◆ Assignment
Skipping the images, transcribe each record below as it is.
====== Dataset entries
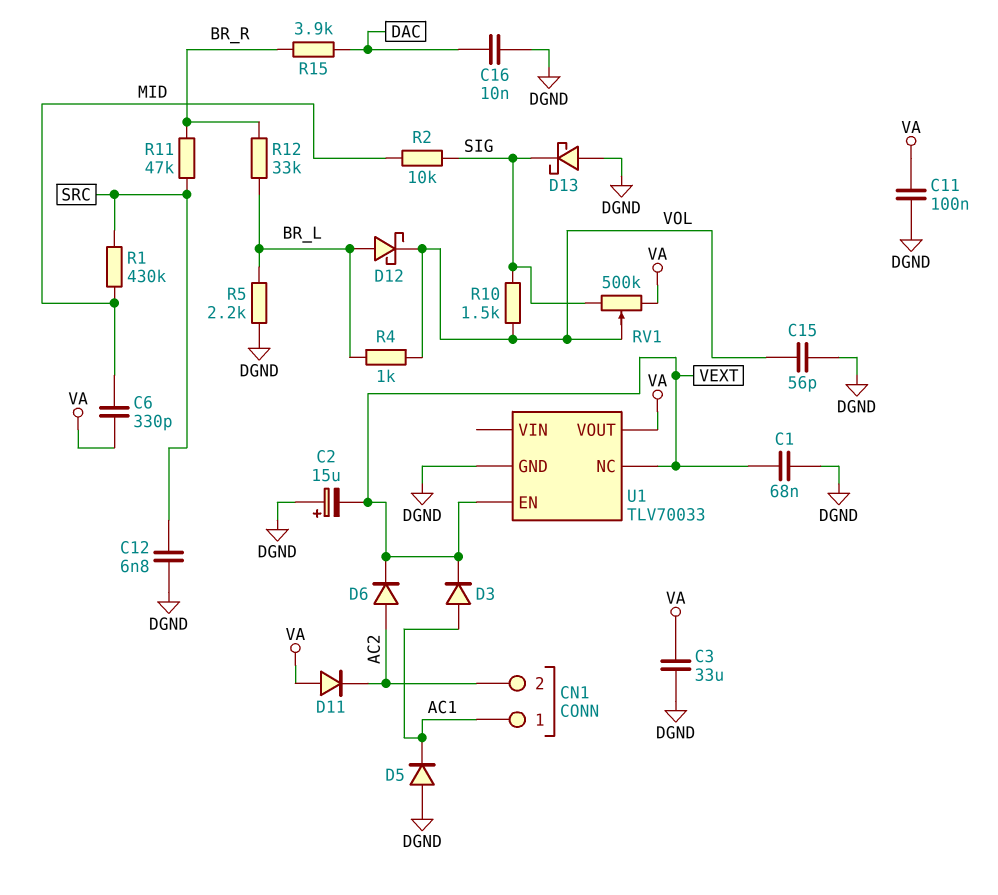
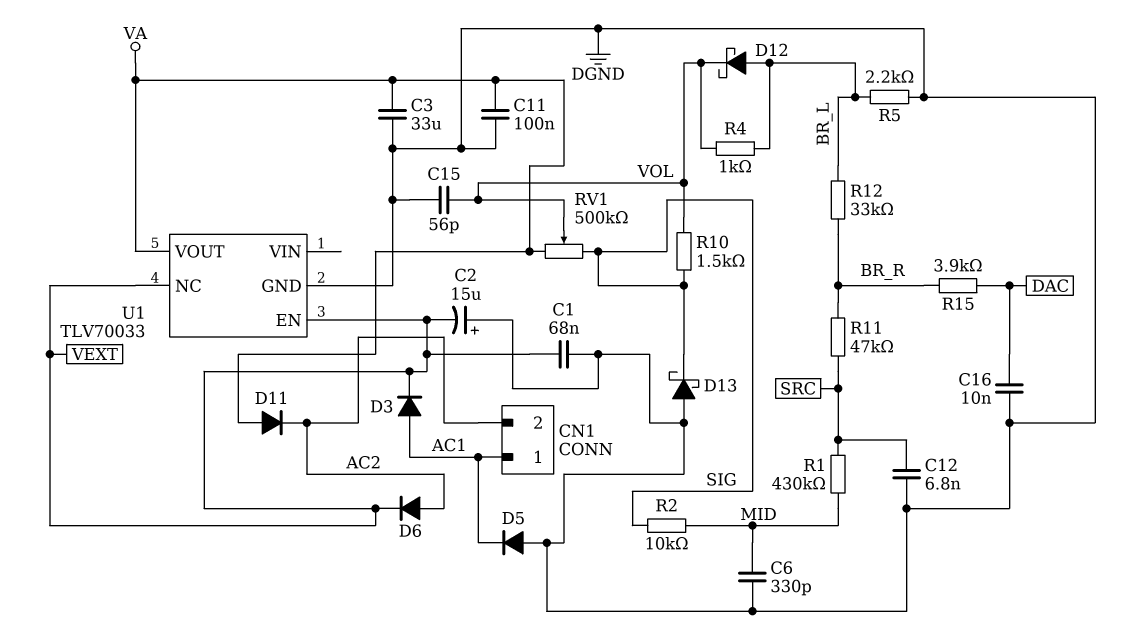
C6: 330pF (MID, VA) -> 330pF (DGND, MID)

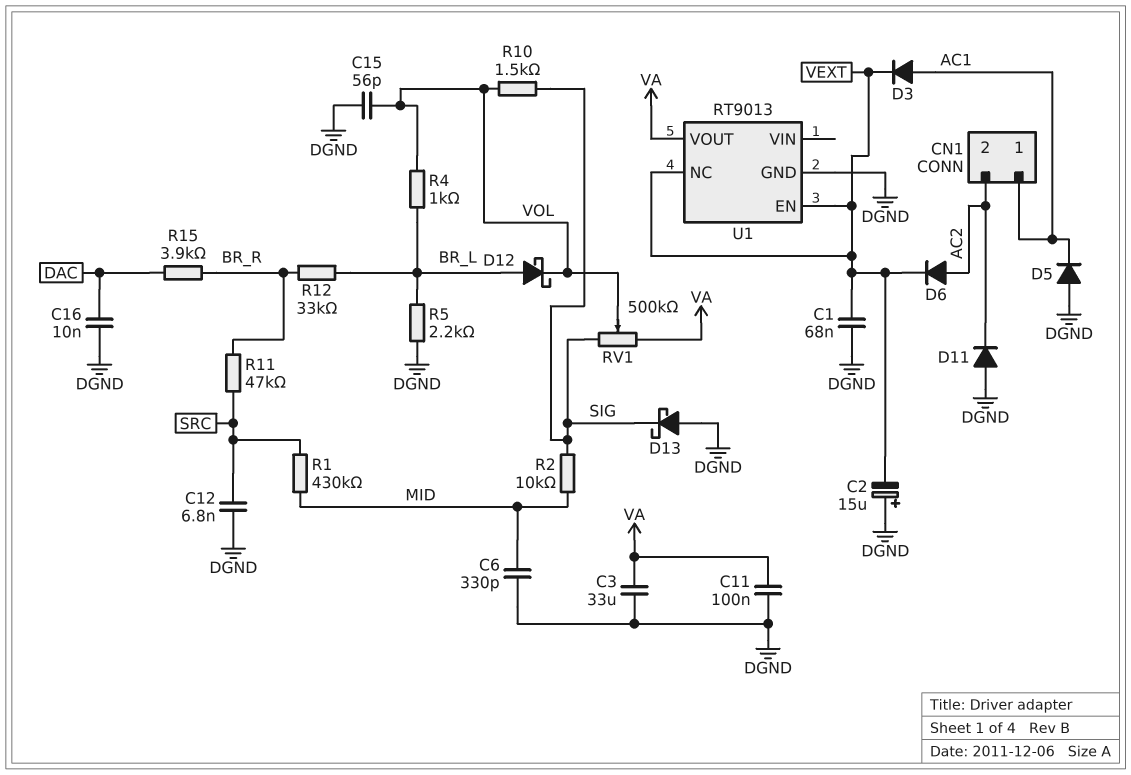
D11: diode (A VA, K AC2) -> diode (A DGND, K AC2)
U1: TLV70033 -> RT9013

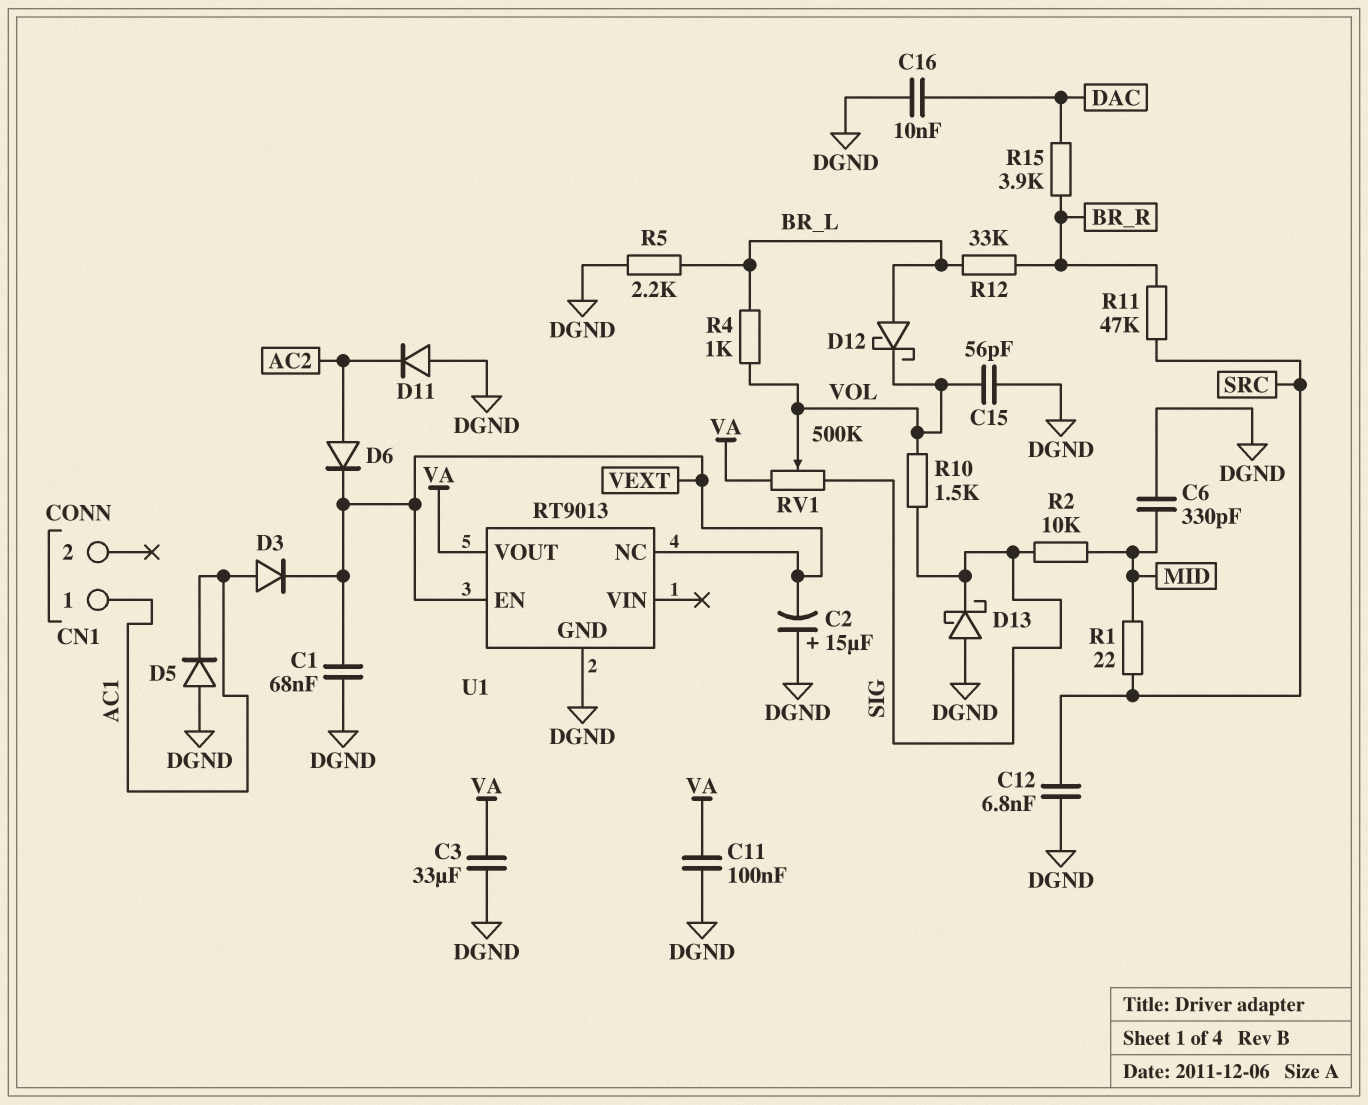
CN1 pin 2: AC2 -> none
R1: 430k (MID, SRC) -> 22 (MID, SRC)

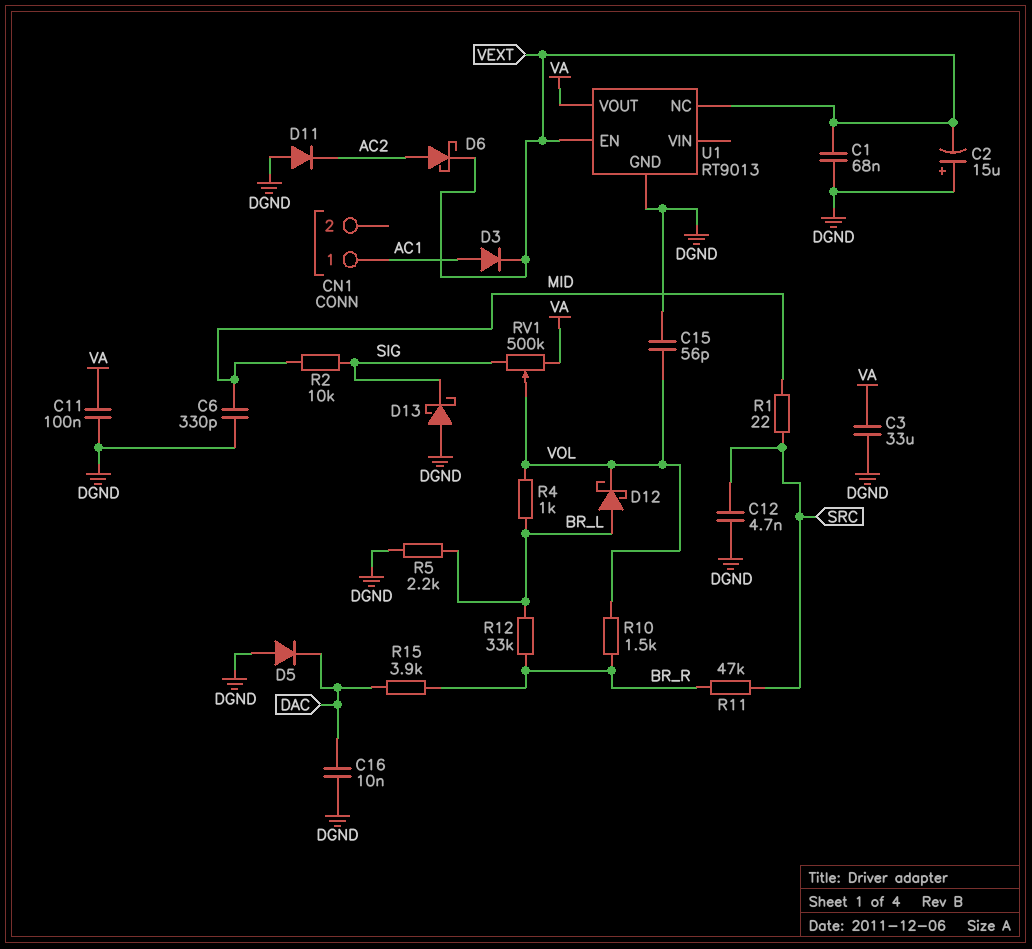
C12: 6.8nF (DGND, SRC) -> 4.7nF (DGND, SRC)
D5: diode (A DGND, K AC1) -> diode (A DGND, K DAC)
D6: diode (A AC2, K VEXT) -> schottky (A AC2, K VEXT)
R10: 1.5k (SIG, VOL) -> 1.5k (BR_R, VOL)

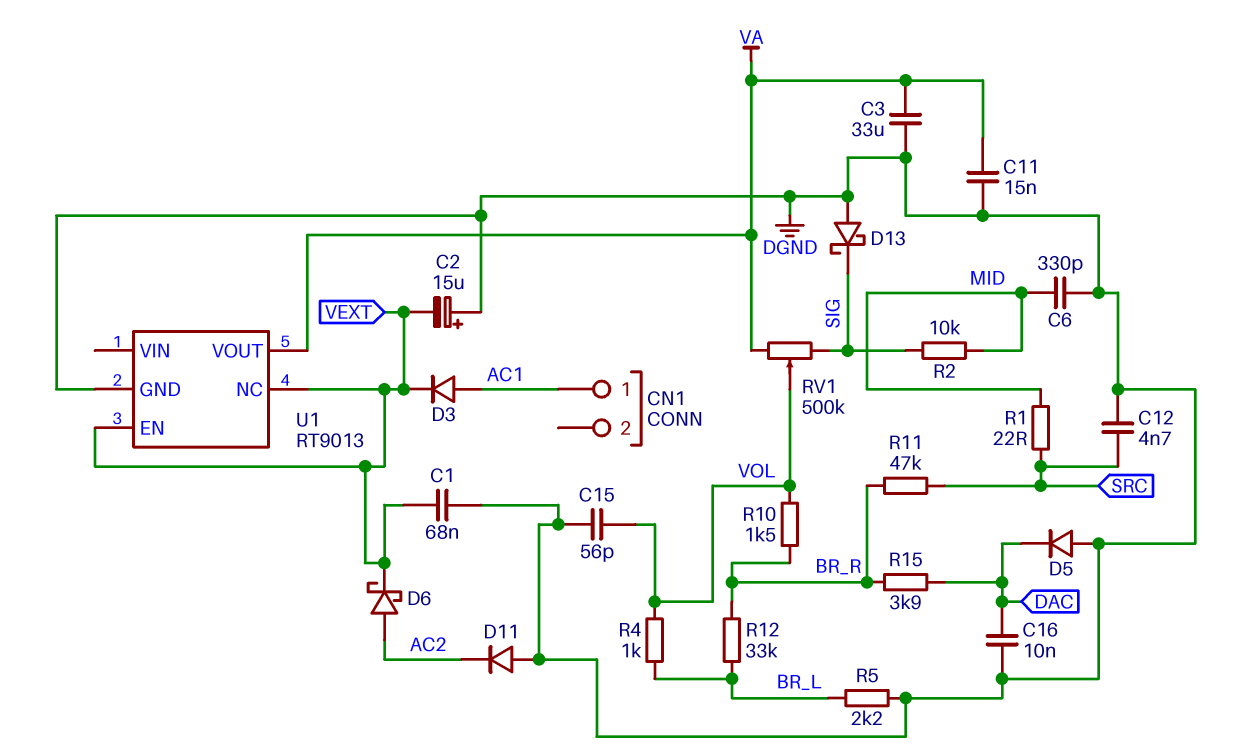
C11: 100nF (DGND, VA) -> 15nF (DGND, VA)
D12: schottky (A BR_L, K VOL) -> none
============
◆ Reply to the exercise
C6: 330pF (MID, VA) -> 330pF (DGND, MID)

D11: diode (A VA, K AC2) -> diode (A DGND, K AC2)
U1: TLV70033 -> RT9013

CN1 pin 2: AC2 -> none
R1: 430k (MID, SRC) -> 22 (MID, SRC)

C12: 6.8nF (DGND, SRC) -> 4.7nF (DGND, SRC)
D5: diode (A DGND, K AC1) -> diode (A DGND, K DAC)
D6: diode (A AC2, K VEXT) -> schottky (A AC2, K VEXT)
R10: 1.5k (SIG, VOL) -> 1.5k (BR_R, VOL)

C11: 100nF (DGND, VA) -> 15nF (DGND, VA)
D12: schottky (A BR_L, K VOL) -> none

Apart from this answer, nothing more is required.